◆ INSTRUCTIONS TO FOLLOW:
Please restate word for word the lines of the entries below from the one with "(478, 178) = (416, 237): turquoise" to the one with "(372, 193) = (482, 540): grey fish -> none", inclusive, and leave out every picture.

◆ EXERCISE INPUTS:
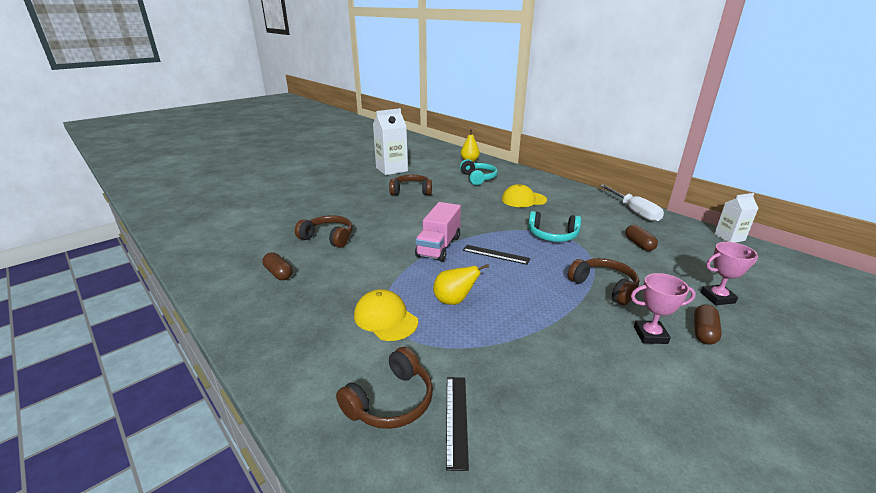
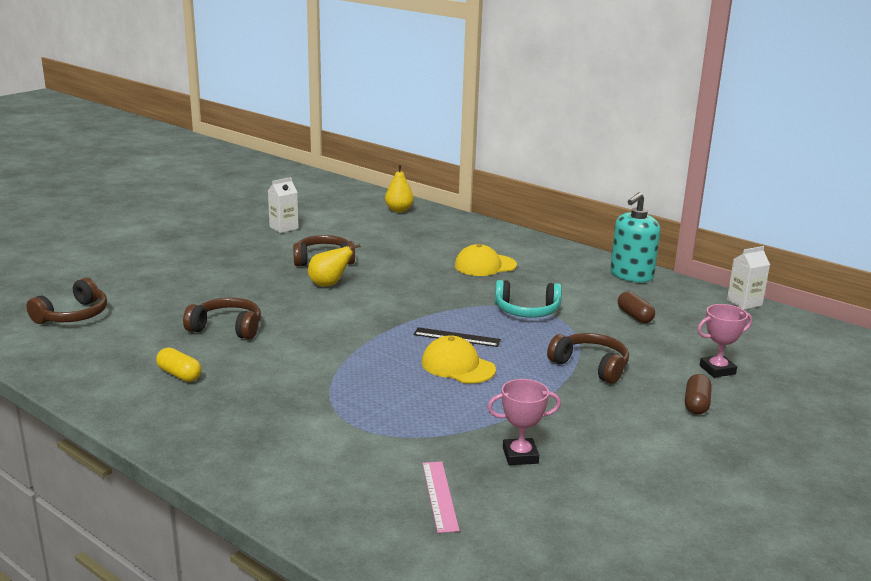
camera: 10 degrees left, 5 degrees down
(278, 273) = (179, 375): brown capsule -> yellow capsule
(385, 318) = (336, 414): yellow cap -> yellow cap (458, 366)
(391, 169) = (284, 228): white carton -> white carton, size x0.57
(391, 401) = (367, 487): brown headphones -> brown headphones (73, 315)
(439, 246) = (381, 331): pink truck -> none
(454, 301) = (415, 391): yellow pear -> yellow pear (329, 284)
(456, 419) = (439, 496): black ruler -> pink ruler
(478, 178) = (416, 237): turquoise headphones -> none
(634, 211) = (631, 275): white screwdriver -> turquoise soap dispenser
(650, 335) = (639, 411): pink trophy -> pink trophy (520, 456)

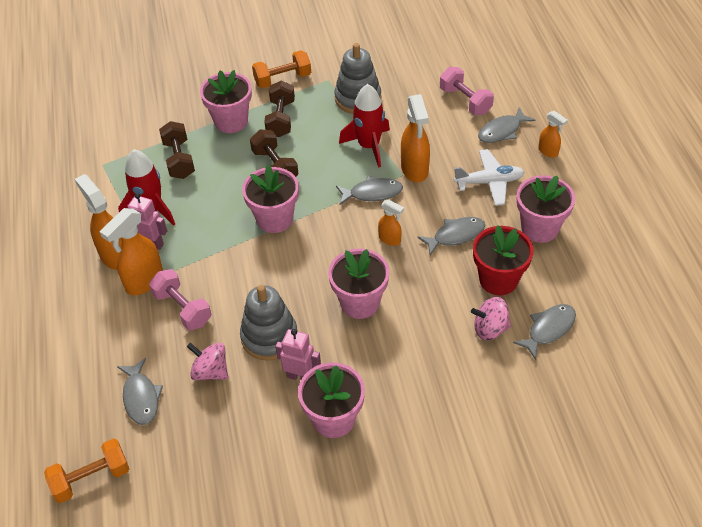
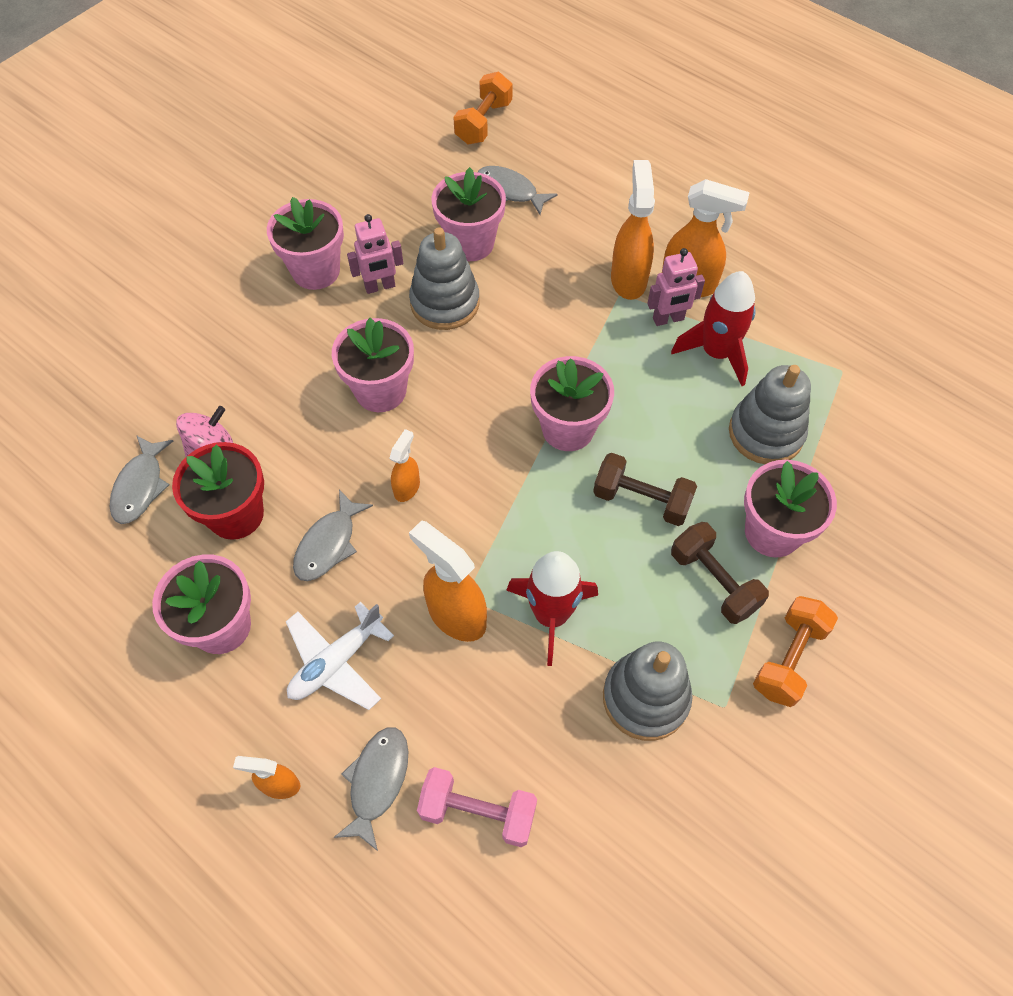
camera: 140 degrees right, 10 degrees up
(179, 160) = (766, 433): brown dumbbell -> grey stacking toy
(182, 308) = (559, 278): pink dumbbell -> none
(210, 371) = (470, 243): pink spinning top -> pink flower pot
(372, 193) = (482, 540): grey fish -> none
(390, 239) = (407, 487): orange spray bottle -> orange spray bottle turned 120 degrees clockwise

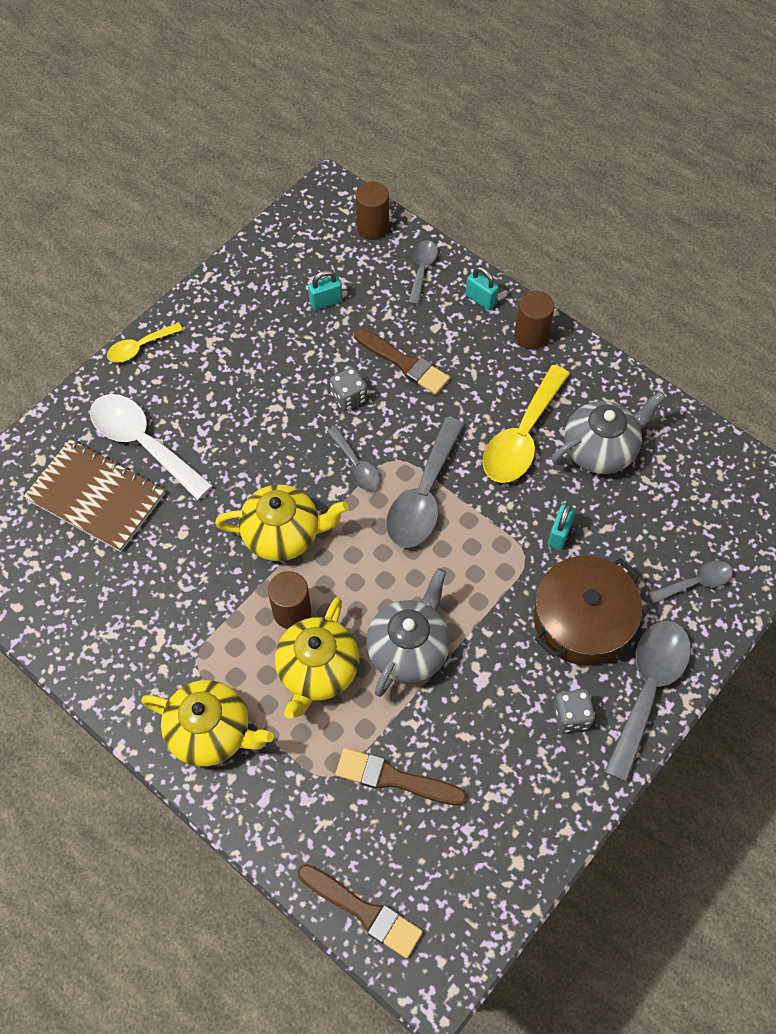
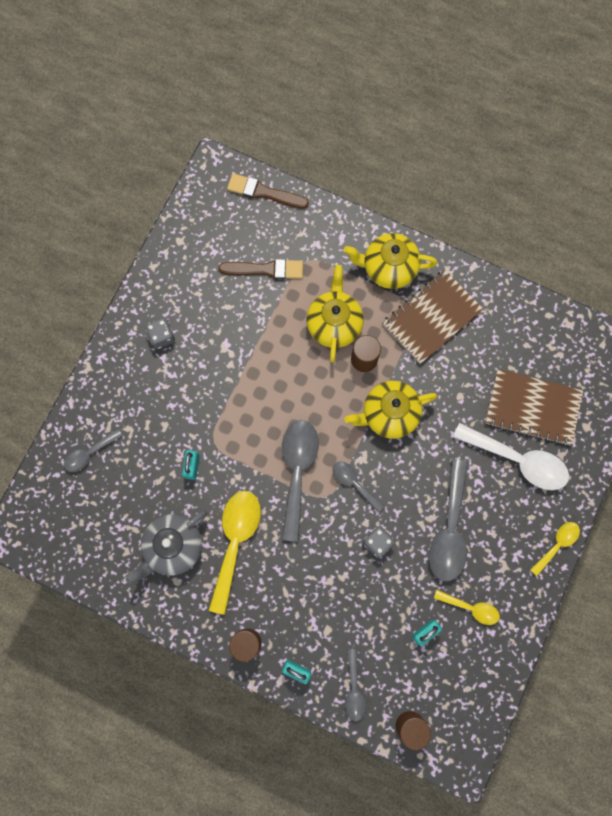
camera: 165 degrees right, 15 degrees up
(178, 644) = (431, 317): none -> brown notebook
(265, 311) = (470, 608): none -> yellow spoon
(404, 363) = (343, 587): brown brush -> none
(409, 649) = (278, 354): grey teapot -> none
(582, 620) = (165, 405): brown pot -> none
(648, 689) = (114, 367): grey spoon -> grey spoon (449, 529)

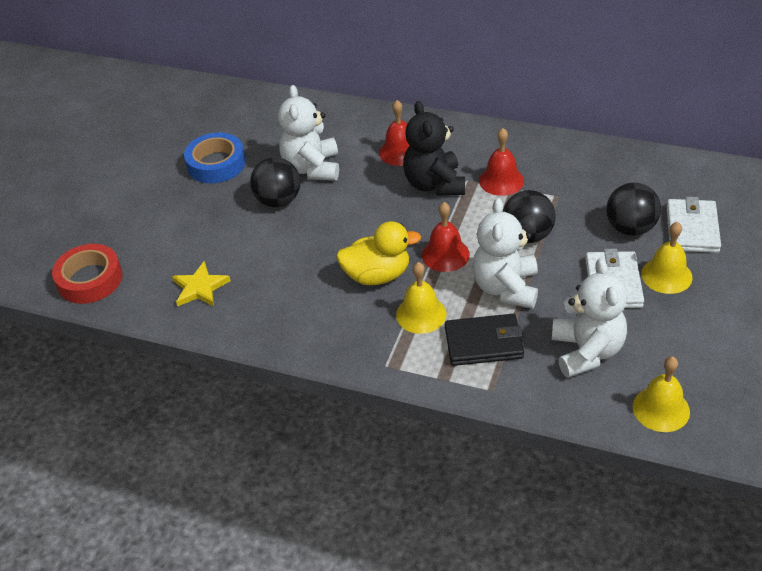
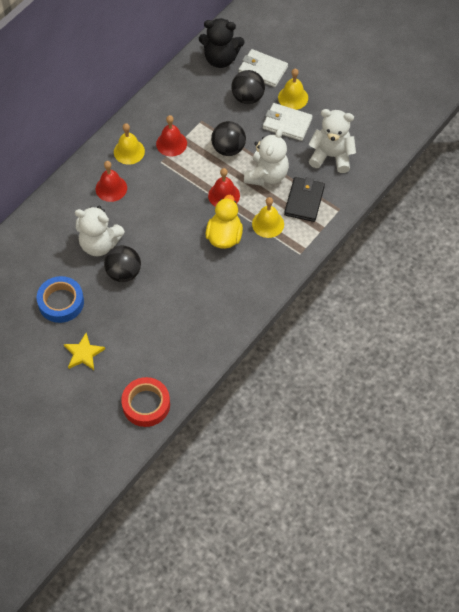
camera: 75 degrees left, 15 degrees up
(200, 287) = (187, 338): yellow star -> yellow star (83, 353)
(434, 184) = (155, 180): black teddy bear -> black teddy bear (220, 59)
(506, 288) = (266, 175): white teddy bear -> white teddy bear turned 90 degrees counterclockwise
(661, 409) = (383, 141): yellow bell -> yellow bell (129, 151)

◆ SOLUTION TO THIS EXERCISE:
(478, 178) = (416, 237): turquoise headphones -> none
(634, 211) = (631, 275): white screwdriver -> turquoise soap dispenser
(650, 335) = (639, 411): pink trophy -> pink trophy (520, 456)

camera: 140 degrees right, 10 degrees up
(179, 160) = (766, 433): brown dumbbell -> grey stacking toy
(182, 308) = (559, 278): pink dumbbell -> none
(210, 371) = (470, 243): pink spinning top -> pink flower pot
(372, 193) = (482, 540): grey fish -> none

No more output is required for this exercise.